_Source material_
──────────────────────────────
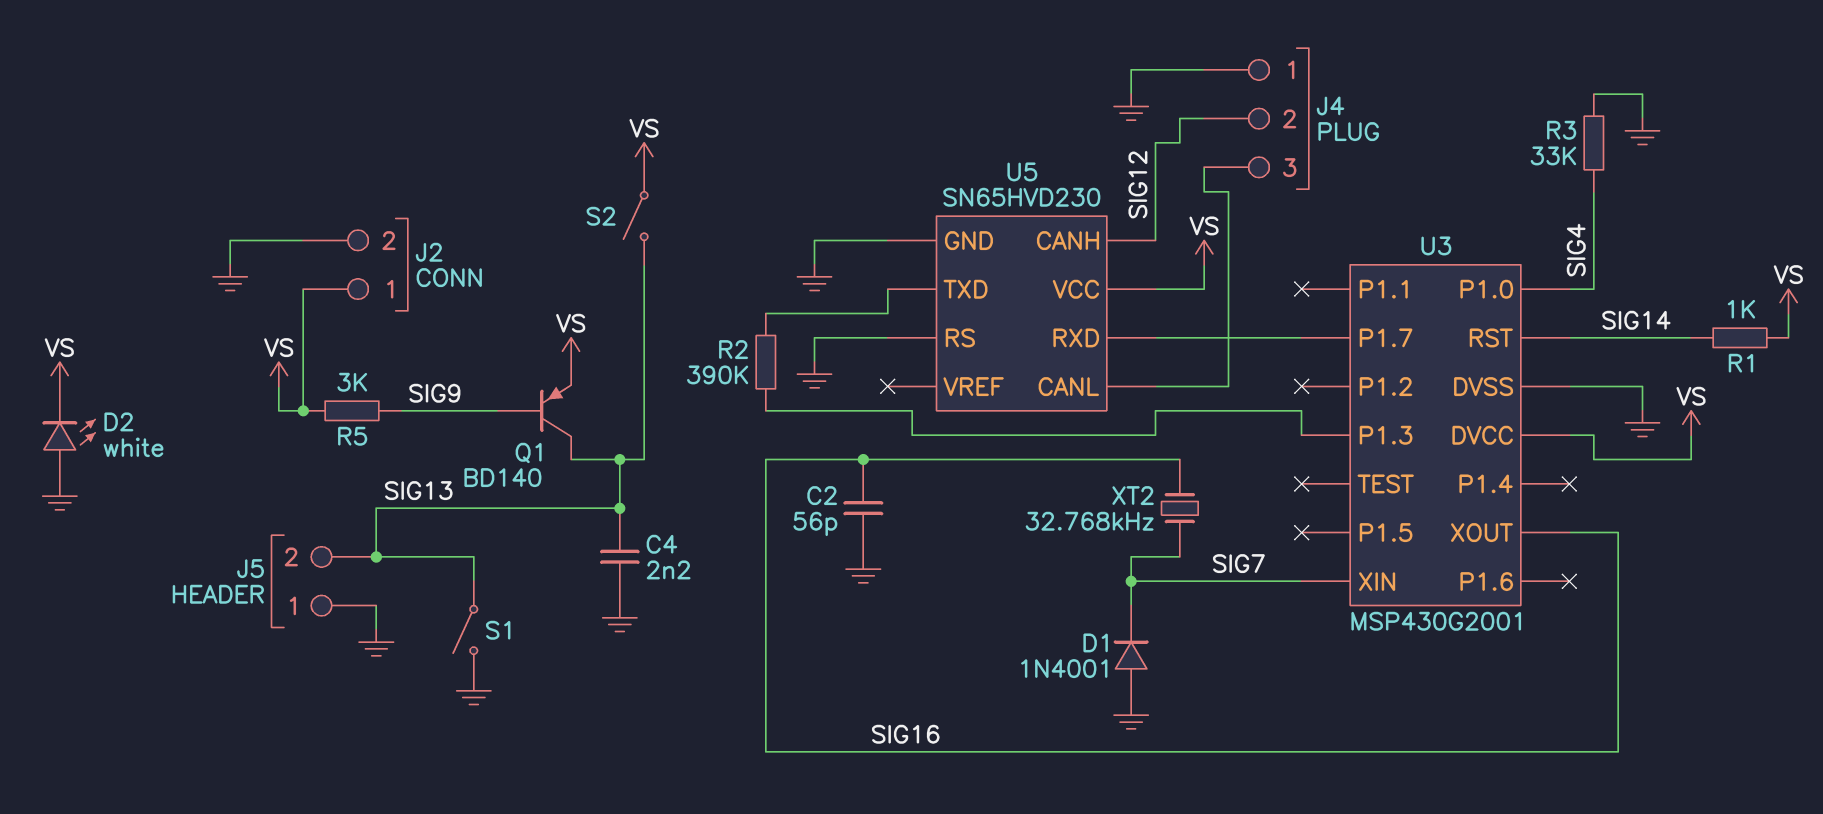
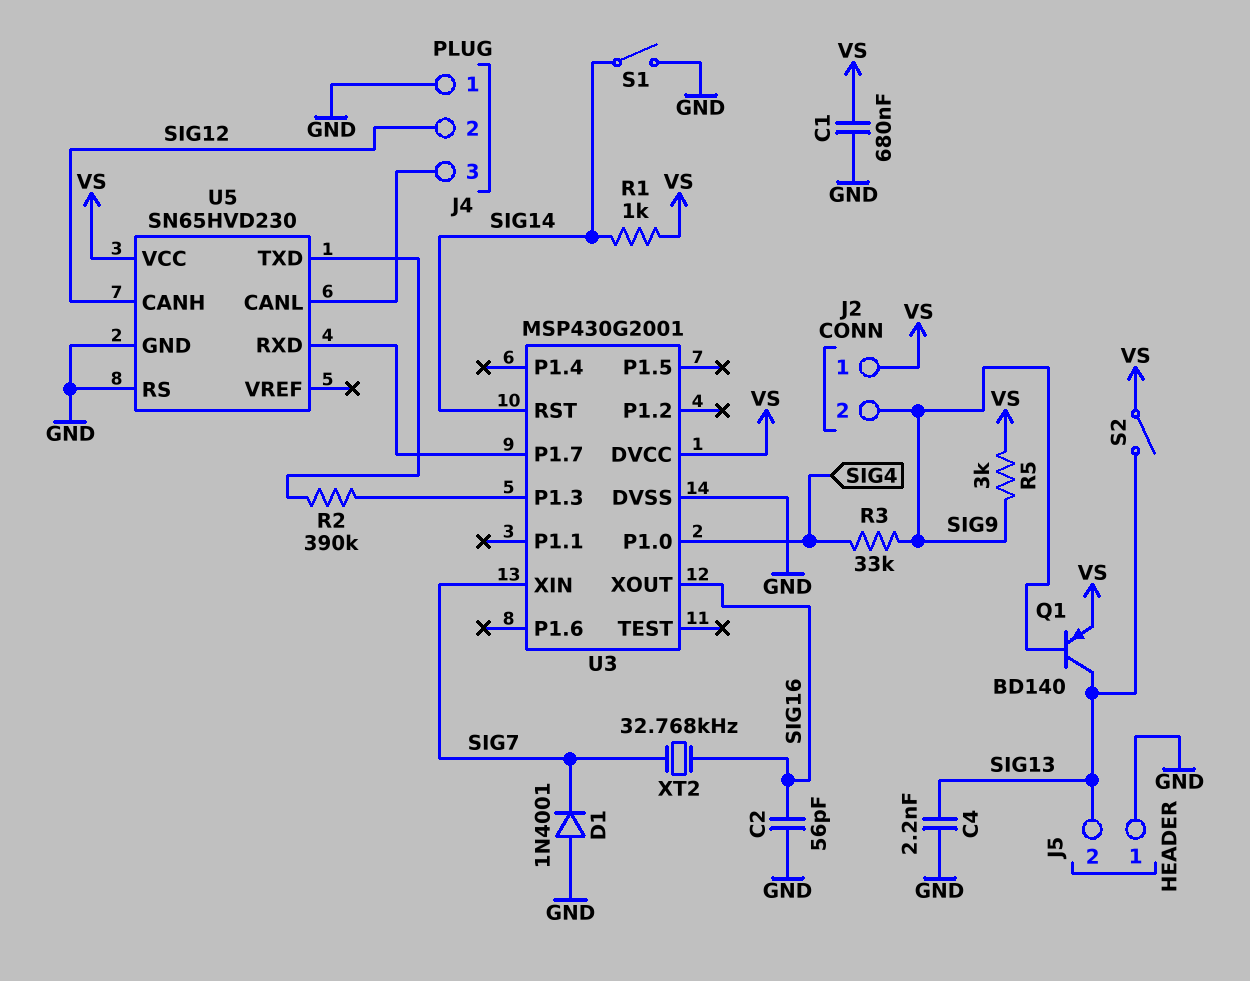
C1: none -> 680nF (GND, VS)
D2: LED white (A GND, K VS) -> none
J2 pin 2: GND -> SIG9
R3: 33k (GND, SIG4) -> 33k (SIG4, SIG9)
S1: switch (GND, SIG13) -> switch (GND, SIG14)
──────────────────────────────
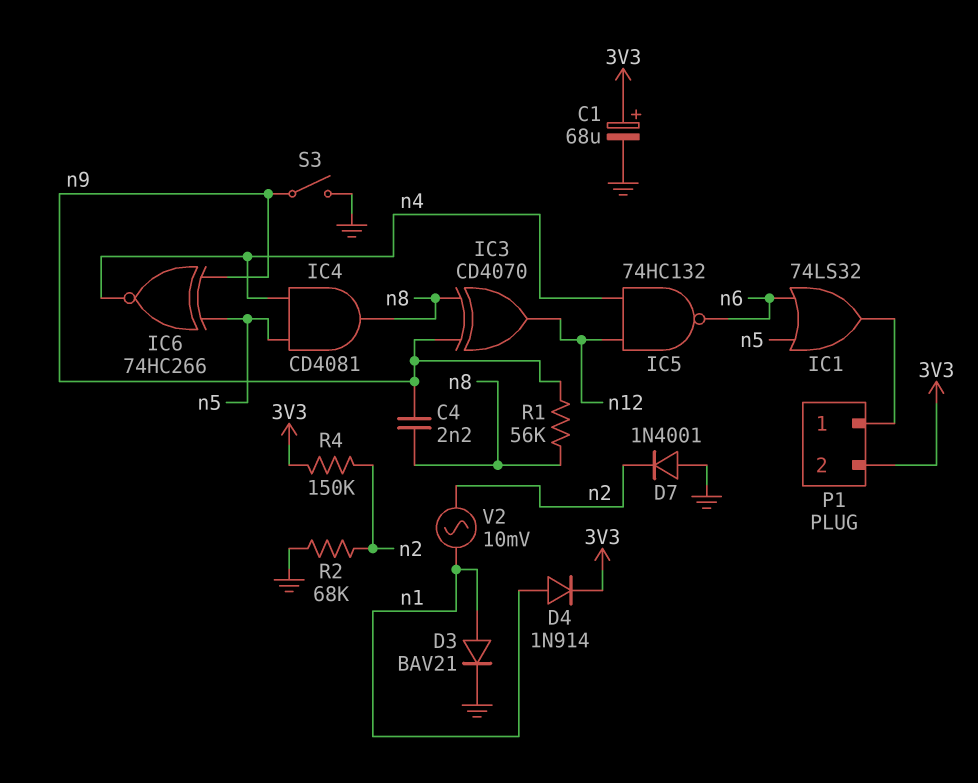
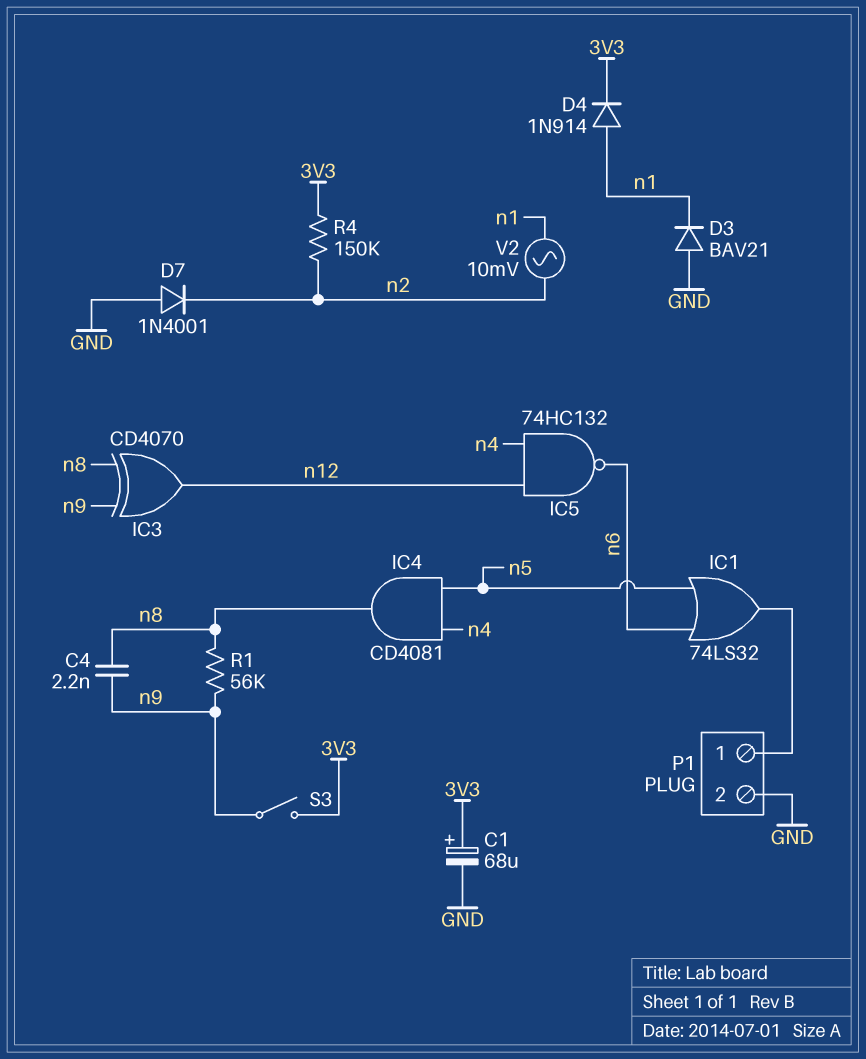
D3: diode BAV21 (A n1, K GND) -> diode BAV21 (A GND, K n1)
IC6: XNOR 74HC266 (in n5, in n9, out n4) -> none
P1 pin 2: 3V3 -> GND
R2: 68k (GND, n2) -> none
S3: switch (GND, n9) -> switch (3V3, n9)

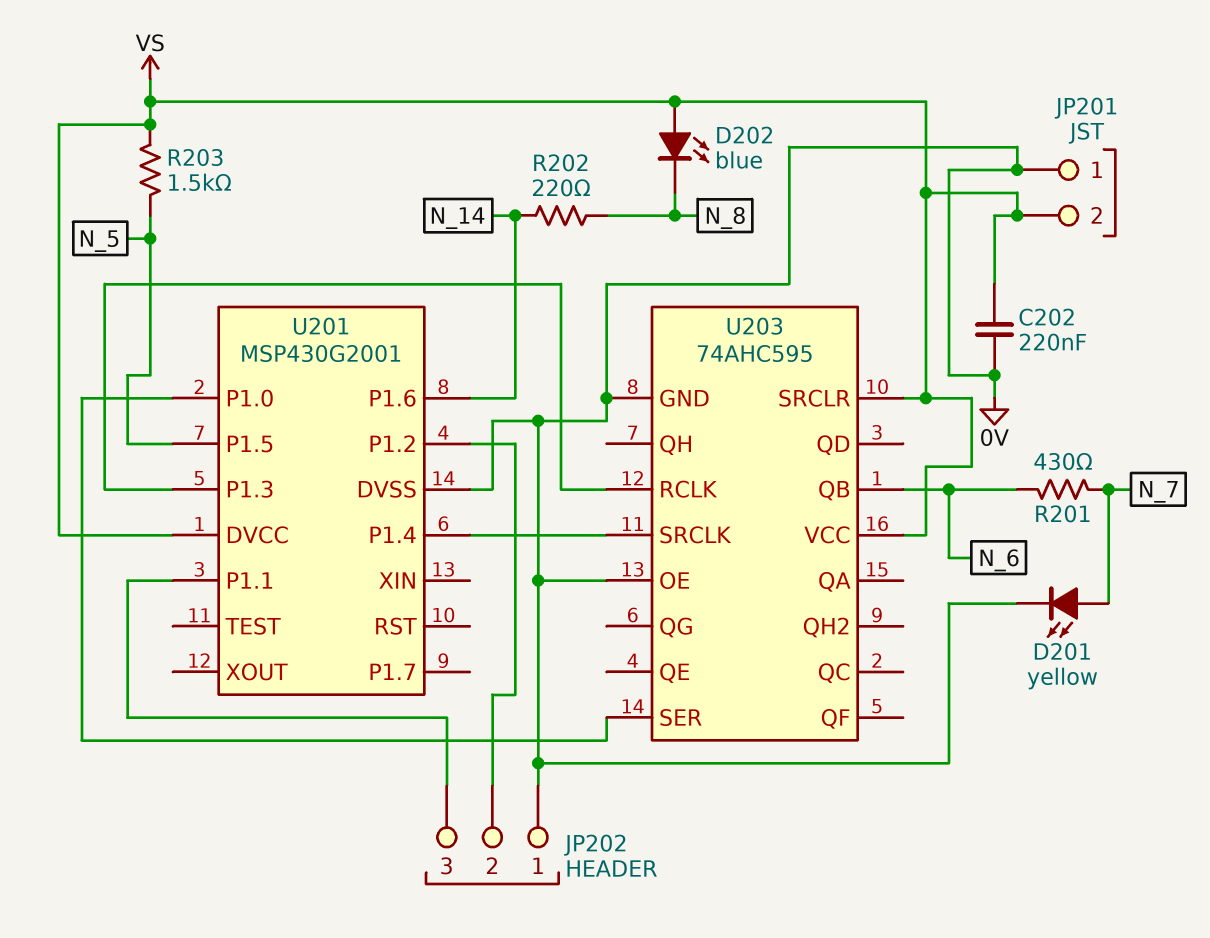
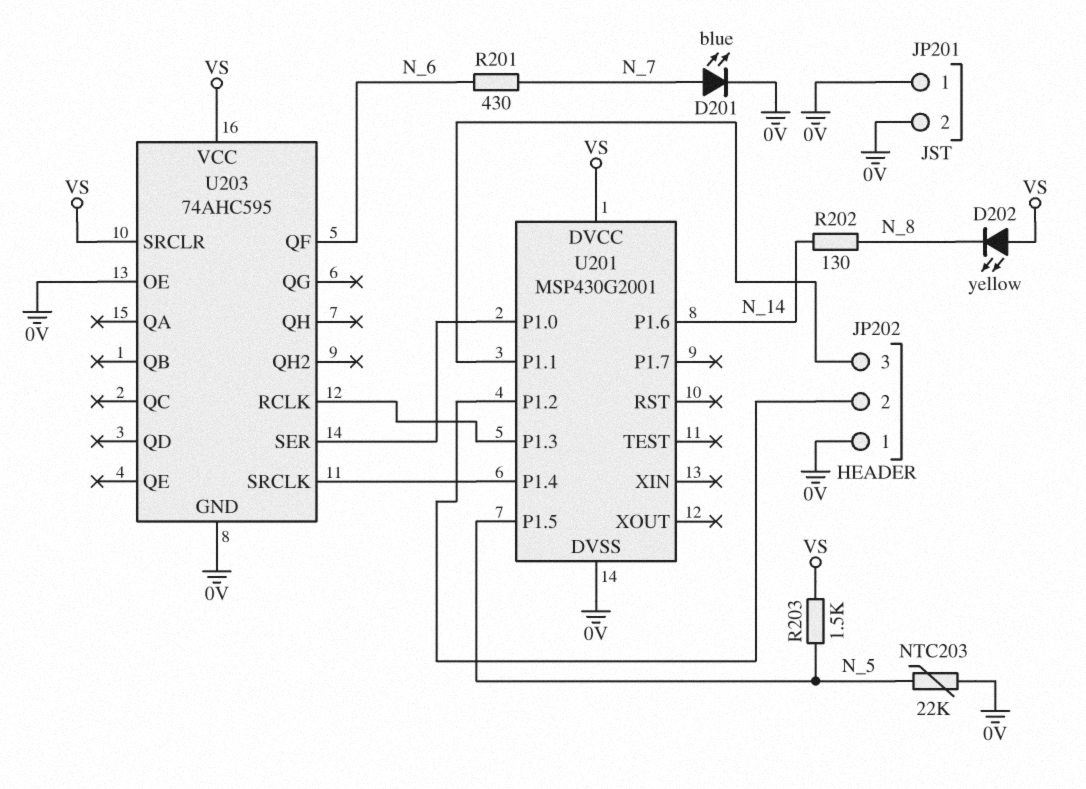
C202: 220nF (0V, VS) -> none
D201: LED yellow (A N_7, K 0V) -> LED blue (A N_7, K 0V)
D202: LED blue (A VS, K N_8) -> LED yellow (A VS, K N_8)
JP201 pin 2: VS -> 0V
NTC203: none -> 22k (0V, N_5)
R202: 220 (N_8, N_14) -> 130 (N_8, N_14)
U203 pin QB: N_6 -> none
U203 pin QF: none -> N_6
──────────────────────────────
_Work order_
The answer is the lines above between the line holding "C1: none -> 680nF (GND, VS)" and the line holding "S1: switch (GND, SIG13)", inclusive, each written out exactly, and no others.

_Completed exercise_
C1: none -> 680nF (GND, VS)
D2: LED white (A GND, K VS) -> none
J2 pin 2: GND -> SIG9
R3: 33k (GND, SIG4) -> 33k (SIG4, SIG9)
S1: switch (GND, SIG13) -> switch (GND, SIG14)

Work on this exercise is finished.